* **Your instructions**:
For each line in the data below that holds "grey", return a copy.

Items from a dataset
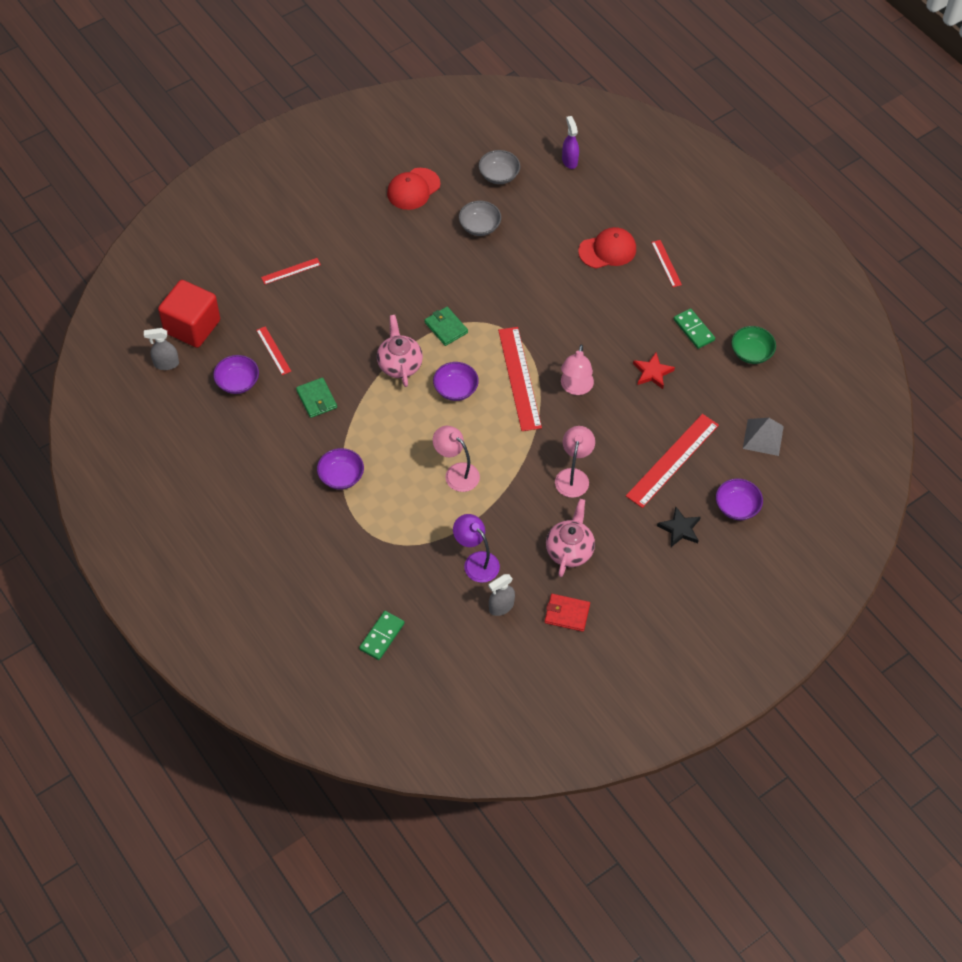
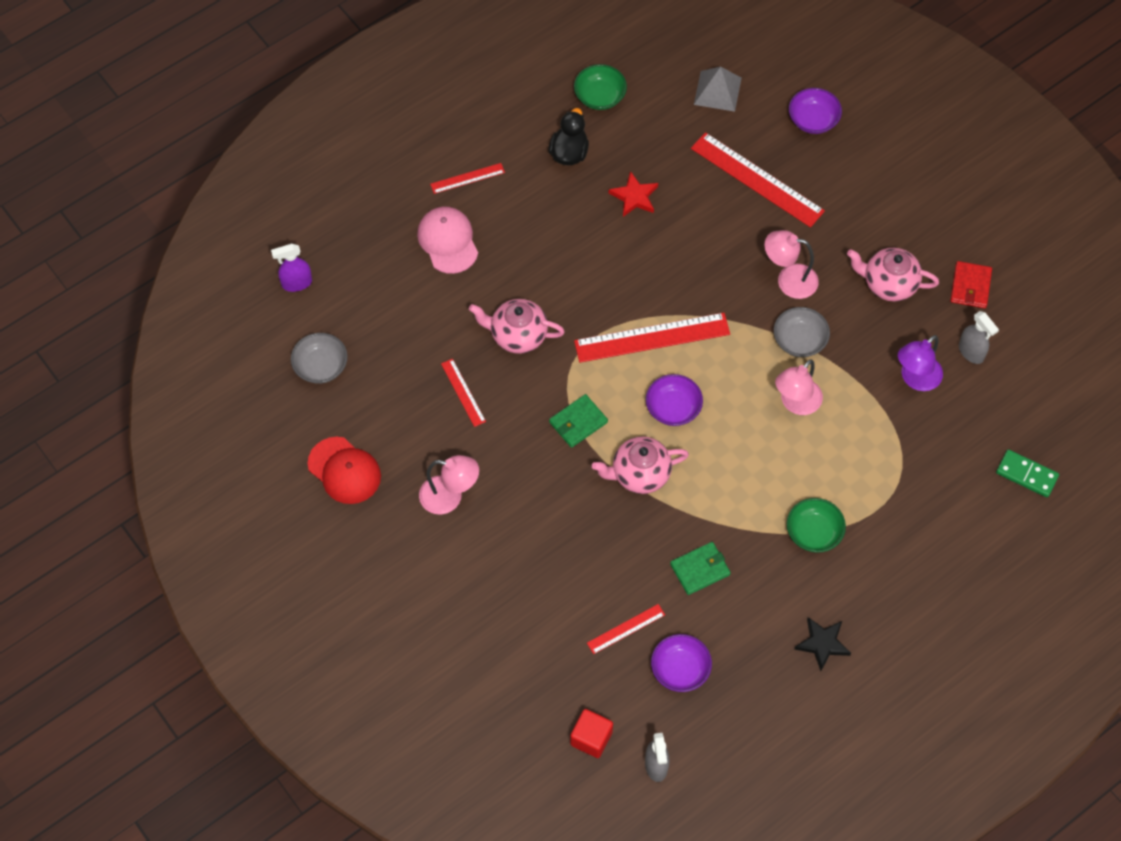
camera: 90 degrees left, 5 degrees up
(192, 326) = (591, 738): red cube -> red cube, size x0.56
(291, 271) = (491, 618): red ruler -> red ruler (463, 392)
(341, 476) = (813, 532): purple bowl -> green bowl
(479, 226) = (410, 387): grey bowl -> grey bowl (799, 340)
(523, 292) = (517, 335): none -> pink teapot
(575, 388) = (662, 277): pink lamp -> pink lamp (450, 497)
(607, 250) = (448, 241): red cap -> pink cap
(680, 529) = (848, 175): black star -> black star (822, 644)
(693, 330) = (569, 153): green domino -> black duck

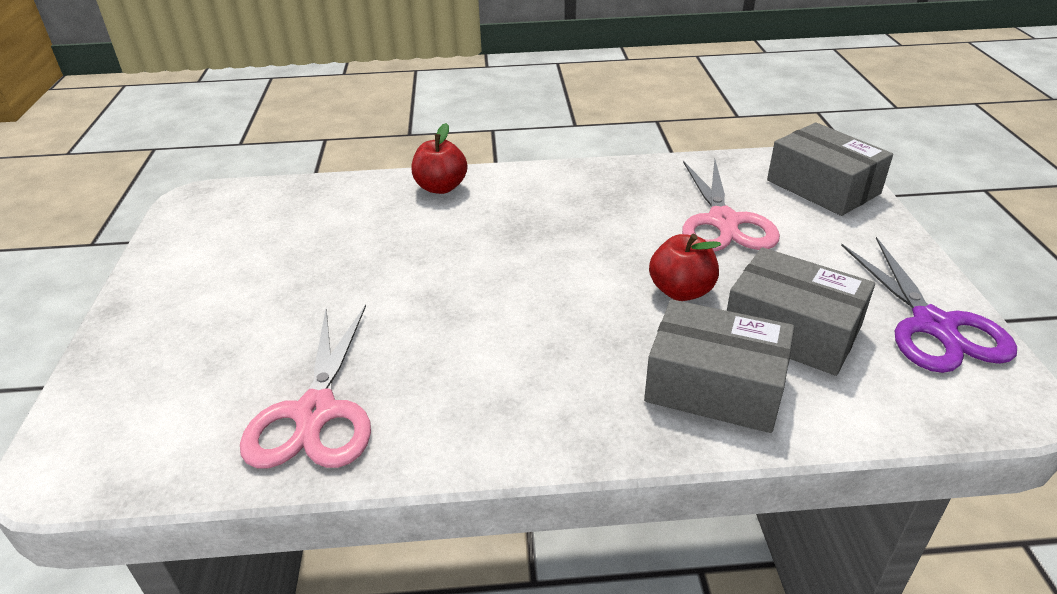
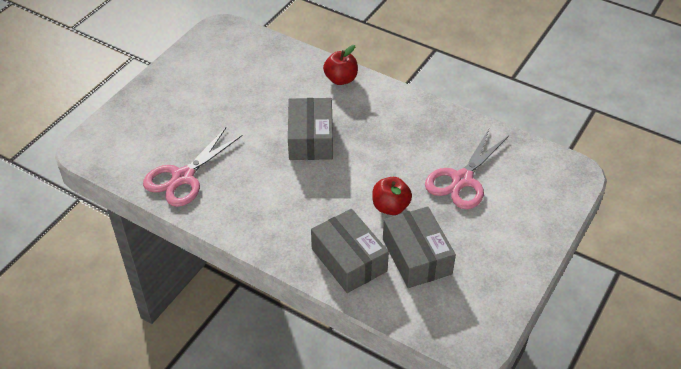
camera: 35 degrees right, 10 degrees up
(823, 187) = (549, 188): grey box -> grey box (310, 139)
(933, 325) = (489, 295): purple scissors -> none

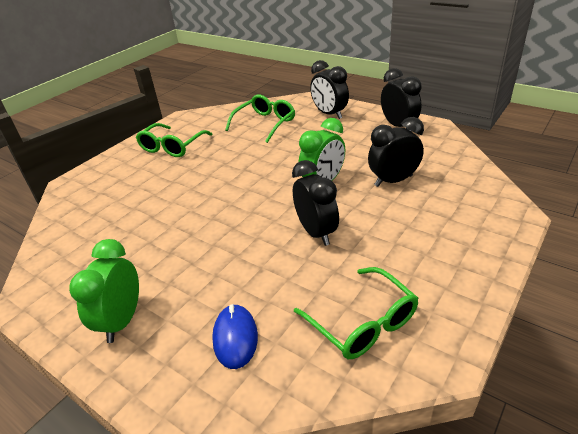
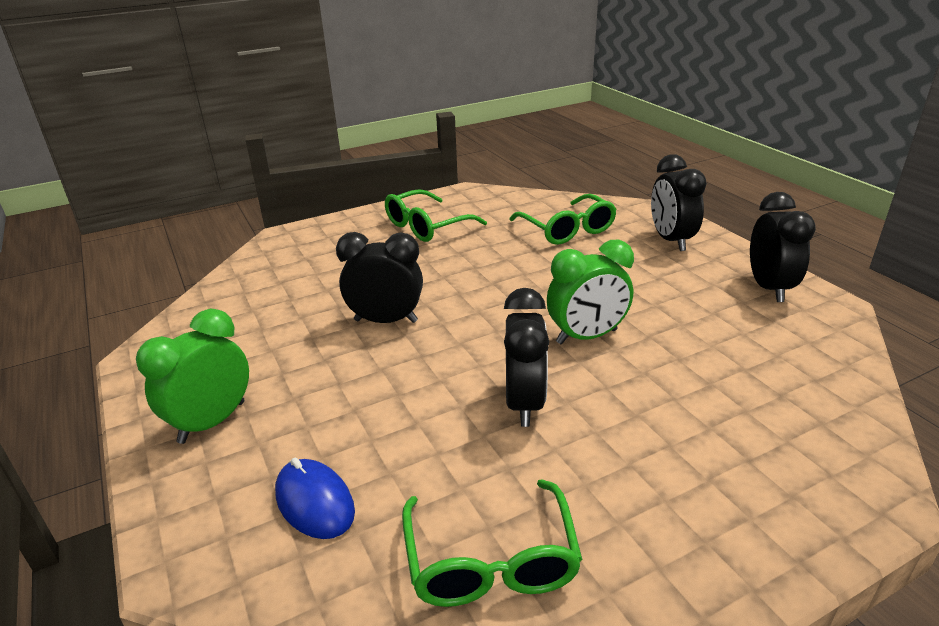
camera: 25 degrees right, 5 degrees down
(235, 338) = (314, 502): blue mouse -> blue mouse turned 60 degrees counterclockwise
(264, 124) = (566, 229): green glasses -> green glasses turned 90 degrees clockwise
(393, 181) = (697, 369): black clock -> black clock (386, 321)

* **Exercise solution**:
(479, 226) = (410, 387): grey bowl -> grey bowl (799, 340)
(823, 187) = (549, 188): grey box -> grey box (310, 139)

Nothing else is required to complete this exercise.